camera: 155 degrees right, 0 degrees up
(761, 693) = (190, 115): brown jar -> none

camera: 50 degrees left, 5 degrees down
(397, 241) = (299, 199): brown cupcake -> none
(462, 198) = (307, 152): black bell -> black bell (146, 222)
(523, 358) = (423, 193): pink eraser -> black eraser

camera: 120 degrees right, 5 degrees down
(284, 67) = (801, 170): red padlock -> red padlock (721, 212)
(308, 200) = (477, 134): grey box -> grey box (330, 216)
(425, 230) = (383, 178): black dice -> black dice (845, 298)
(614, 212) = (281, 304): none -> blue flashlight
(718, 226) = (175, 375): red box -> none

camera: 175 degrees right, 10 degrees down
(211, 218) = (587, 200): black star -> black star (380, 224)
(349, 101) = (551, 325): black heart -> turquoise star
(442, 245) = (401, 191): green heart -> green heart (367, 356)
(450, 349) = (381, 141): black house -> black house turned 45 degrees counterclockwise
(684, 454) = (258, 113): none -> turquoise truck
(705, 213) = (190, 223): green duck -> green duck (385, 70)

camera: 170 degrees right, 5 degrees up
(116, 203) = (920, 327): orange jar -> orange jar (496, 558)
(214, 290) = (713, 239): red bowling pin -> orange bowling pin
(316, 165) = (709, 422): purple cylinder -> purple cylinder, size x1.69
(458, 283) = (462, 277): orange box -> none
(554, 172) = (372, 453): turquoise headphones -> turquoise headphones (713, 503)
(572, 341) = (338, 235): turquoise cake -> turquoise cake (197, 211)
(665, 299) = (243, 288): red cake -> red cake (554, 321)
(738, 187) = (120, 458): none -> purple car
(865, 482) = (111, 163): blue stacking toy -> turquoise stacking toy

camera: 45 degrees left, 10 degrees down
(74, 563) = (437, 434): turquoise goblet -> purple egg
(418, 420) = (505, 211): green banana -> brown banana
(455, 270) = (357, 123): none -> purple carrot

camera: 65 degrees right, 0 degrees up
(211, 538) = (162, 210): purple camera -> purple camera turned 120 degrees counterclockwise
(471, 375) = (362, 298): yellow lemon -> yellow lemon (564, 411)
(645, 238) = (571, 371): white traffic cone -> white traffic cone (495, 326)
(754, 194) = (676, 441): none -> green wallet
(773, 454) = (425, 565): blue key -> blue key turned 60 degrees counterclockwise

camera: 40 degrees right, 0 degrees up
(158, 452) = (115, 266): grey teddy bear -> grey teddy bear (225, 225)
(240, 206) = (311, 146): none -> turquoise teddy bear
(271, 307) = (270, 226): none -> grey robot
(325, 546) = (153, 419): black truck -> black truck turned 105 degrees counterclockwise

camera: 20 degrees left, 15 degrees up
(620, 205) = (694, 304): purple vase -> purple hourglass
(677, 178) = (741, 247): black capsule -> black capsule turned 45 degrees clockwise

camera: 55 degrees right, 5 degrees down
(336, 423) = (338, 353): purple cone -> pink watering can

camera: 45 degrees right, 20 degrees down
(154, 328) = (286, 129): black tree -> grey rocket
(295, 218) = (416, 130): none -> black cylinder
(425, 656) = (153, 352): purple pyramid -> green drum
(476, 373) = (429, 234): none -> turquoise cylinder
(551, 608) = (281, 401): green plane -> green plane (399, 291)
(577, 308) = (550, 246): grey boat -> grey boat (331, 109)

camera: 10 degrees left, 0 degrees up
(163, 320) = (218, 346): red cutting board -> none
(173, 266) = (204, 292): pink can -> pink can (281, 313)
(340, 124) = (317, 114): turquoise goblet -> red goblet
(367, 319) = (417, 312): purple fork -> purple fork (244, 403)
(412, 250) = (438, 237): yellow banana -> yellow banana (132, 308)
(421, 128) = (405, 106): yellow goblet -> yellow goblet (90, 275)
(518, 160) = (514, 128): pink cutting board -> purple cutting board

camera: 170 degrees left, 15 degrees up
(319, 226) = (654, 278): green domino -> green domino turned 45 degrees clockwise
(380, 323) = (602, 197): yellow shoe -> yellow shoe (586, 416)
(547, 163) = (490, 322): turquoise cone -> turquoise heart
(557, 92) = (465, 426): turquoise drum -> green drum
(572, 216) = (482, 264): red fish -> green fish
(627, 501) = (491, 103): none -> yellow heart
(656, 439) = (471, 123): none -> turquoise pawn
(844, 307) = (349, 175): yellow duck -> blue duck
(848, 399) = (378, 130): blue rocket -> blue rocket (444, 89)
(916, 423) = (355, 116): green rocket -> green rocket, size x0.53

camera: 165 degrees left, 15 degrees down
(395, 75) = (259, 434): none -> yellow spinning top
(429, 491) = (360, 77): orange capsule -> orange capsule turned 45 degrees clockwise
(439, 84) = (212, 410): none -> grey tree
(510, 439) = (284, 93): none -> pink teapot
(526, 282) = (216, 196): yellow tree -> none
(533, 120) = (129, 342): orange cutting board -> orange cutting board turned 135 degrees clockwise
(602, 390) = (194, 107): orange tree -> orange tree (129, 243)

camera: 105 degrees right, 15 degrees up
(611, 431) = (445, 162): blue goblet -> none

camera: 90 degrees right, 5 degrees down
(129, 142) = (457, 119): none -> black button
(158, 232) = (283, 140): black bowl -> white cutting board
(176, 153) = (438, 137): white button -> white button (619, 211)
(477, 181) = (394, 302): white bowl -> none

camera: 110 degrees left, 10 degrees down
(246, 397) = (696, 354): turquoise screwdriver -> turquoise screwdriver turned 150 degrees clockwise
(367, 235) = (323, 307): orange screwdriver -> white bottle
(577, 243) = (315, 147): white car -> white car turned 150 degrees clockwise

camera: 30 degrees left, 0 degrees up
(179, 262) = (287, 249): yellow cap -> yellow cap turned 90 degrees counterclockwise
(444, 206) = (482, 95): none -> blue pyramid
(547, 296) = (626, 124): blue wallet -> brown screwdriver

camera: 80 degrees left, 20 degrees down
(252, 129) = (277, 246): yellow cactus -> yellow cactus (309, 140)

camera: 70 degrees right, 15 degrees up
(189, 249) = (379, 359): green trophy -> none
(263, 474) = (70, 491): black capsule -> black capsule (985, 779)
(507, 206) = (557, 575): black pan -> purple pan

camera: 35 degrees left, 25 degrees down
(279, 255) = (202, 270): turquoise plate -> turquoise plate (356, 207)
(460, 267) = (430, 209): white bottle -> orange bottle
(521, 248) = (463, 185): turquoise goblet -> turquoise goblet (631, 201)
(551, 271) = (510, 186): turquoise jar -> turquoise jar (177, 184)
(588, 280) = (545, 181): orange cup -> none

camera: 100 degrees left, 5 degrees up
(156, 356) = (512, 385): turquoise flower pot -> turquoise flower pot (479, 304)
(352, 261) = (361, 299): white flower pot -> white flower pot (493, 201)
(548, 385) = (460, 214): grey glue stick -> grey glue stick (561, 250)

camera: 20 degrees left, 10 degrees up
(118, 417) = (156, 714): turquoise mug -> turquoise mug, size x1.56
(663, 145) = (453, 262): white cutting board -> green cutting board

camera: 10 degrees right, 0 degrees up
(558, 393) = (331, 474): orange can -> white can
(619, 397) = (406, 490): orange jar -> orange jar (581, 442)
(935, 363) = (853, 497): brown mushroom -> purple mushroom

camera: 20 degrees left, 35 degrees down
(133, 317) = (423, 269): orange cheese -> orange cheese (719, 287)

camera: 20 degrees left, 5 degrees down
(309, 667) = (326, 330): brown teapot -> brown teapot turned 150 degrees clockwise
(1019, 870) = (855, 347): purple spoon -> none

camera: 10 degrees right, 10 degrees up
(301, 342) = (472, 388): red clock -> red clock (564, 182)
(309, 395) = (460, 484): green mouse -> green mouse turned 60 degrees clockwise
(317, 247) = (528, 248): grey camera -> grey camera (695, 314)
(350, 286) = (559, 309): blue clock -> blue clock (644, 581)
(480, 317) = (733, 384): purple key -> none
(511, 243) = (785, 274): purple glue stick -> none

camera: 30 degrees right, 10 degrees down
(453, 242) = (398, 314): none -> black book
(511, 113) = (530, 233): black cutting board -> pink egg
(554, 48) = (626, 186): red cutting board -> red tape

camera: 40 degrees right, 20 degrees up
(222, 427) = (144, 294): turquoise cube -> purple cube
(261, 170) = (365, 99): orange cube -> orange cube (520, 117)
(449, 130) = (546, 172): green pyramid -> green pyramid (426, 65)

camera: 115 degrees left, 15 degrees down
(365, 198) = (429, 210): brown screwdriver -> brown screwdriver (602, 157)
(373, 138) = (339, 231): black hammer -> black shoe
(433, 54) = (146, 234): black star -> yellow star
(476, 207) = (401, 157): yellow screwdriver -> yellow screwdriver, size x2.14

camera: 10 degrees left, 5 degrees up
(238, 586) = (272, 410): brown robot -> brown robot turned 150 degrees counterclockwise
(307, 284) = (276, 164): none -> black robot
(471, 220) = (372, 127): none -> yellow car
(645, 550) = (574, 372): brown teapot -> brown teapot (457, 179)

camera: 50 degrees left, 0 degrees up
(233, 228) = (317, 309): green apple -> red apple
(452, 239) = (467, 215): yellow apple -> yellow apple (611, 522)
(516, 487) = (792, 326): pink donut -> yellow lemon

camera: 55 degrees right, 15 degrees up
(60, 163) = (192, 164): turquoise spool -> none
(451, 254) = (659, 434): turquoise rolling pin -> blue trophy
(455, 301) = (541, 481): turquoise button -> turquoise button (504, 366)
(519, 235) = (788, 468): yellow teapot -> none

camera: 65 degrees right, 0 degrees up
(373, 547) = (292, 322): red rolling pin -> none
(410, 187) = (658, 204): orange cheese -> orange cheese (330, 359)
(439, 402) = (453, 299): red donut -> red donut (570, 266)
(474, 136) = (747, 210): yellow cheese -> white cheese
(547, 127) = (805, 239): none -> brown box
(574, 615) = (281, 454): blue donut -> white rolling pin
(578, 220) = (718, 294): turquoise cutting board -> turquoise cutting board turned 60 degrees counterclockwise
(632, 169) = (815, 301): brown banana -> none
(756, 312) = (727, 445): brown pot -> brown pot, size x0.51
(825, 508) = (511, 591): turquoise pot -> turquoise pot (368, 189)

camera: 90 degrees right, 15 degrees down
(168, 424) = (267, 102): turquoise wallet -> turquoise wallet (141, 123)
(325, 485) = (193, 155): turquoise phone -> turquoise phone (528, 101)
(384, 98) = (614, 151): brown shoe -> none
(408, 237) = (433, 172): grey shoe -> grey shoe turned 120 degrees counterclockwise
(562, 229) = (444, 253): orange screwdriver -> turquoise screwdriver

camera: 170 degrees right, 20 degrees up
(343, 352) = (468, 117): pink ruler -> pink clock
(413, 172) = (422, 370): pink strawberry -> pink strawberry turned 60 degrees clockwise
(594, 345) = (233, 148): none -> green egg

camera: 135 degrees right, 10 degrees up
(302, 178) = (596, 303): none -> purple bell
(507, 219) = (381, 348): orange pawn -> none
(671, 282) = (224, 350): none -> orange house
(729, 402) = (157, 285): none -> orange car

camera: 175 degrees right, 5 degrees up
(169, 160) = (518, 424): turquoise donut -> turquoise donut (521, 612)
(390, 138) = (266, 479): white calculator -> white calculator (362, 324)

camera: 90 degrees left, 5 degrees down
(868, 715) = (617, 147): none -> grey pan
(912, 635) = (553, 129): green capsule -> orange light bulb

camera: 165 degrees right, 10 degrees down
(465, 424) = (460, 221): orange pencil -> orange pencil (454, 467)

_ _ _ _ _

Required action =>
Give back, exactly as written, the stretch from the line with "(773, 454) = (425, 565): blue" through the line with "(425, 656) = (153, 352): purple", and no other lines from the records above.

Task solution =>
(773, 454) = (425, 565): blue key -> blue key turned 60 degrees counterclockwise

camera: 40 degrees right, 0 degrees up
(158, 452) = (115, 266): grey teddy bear -> grey teddy bear (225, 225)
(240, 206) = (311, 146): none -> turquoise teddy bear
(271, 307) = (270, 226): none -> grey robot
(325, 546) = (153, 419): black truck -> black truck turned 105 degrees counterclockwise

camera: 20 degrees left, 15 degrees up
(620, 205) = (694, 304): purple vase -> purple hourglass
(677, 178) = (741, 247): black capsule -> black capsule turned 45 degrees clockwise

camera: 55 degrees right, 5 degrees down
(336, 423) = (338, 353): purple cone -> pink watering can

camera: 45 degrees right, 20 degrees down
(154, 328) = (286, 129): black tree -> grey rocket
(295, 218) = (416, 130): none -> black cylinder
(425, 656) = (153, 352): purple pyramid -> green drum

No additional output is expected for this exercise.